# Exercise material

..............................

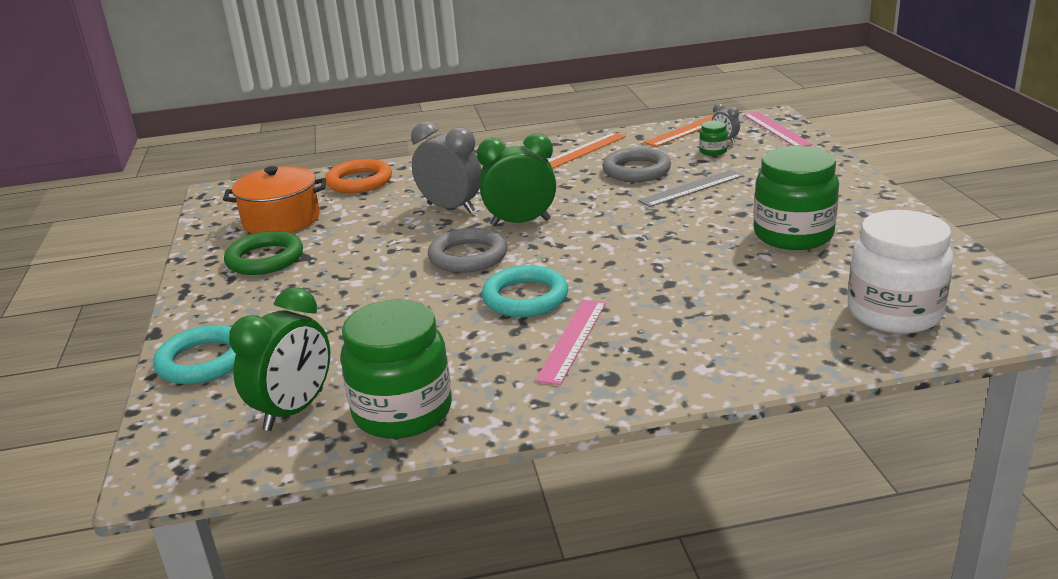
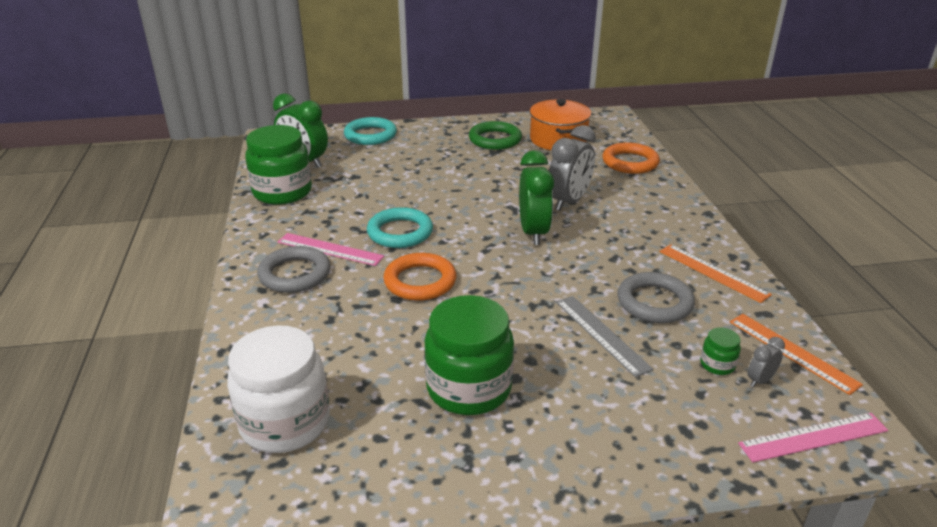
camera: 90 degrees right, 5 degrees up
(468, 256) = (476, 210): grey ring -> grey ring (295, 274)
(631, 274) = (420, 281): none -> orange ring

..............................

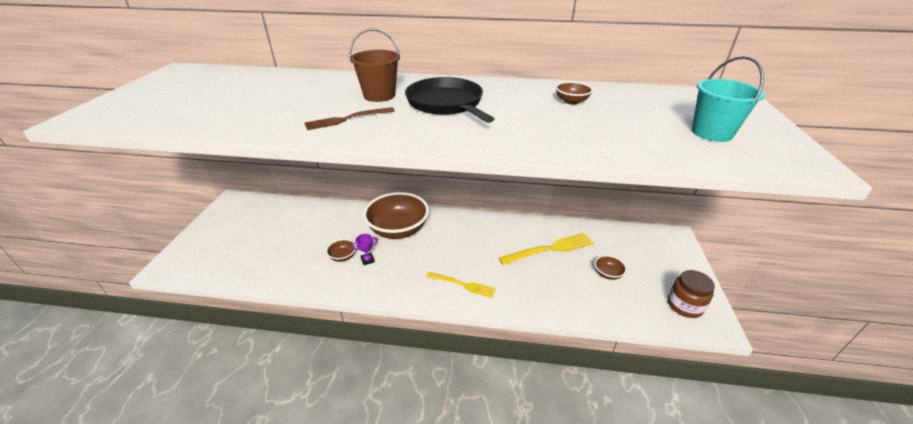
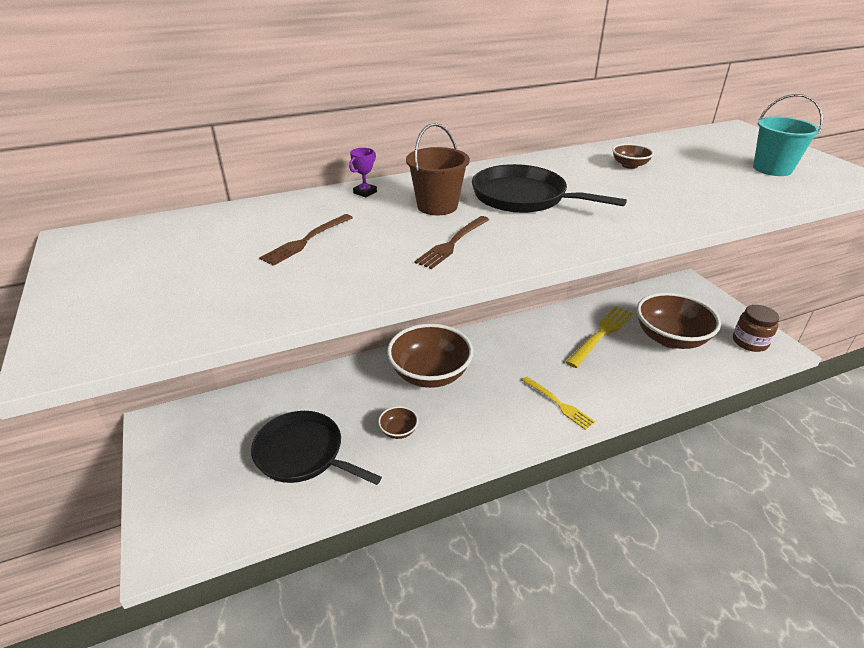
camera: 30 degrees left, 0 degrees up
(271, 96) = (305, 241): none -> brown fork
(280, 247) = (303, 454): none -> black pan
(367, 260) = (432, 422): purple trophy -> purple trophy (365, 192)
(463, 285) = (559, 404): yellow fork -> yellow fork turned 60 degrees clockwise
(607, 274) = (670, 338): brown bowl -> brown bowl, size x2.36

..............................

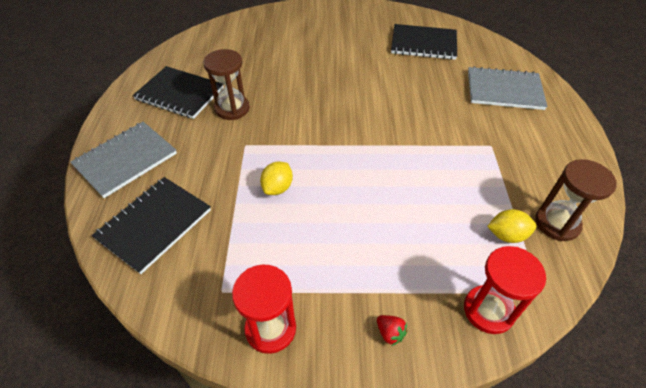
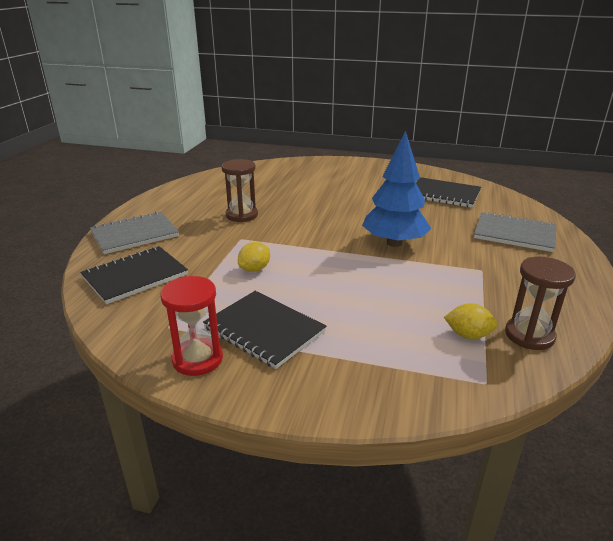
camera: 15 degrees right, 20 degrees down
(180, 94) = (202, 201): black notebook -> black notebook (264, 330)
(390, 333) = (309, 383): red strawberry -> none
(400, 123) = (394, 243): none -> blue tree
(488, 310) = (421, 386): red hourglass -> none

..............................

# What the exercise asks
The word to find is "degrees". Copy every line of the records that holds it.

# Result of this task
camera: 90 degrees right, 5 degrees up
camera: 30 degrees left, 0 degrees up
(463, 285) = (559, 404): yellow fork -> yellow fork turned 60 degrees clockwise
camera: 15 degrees right, 20 degrees down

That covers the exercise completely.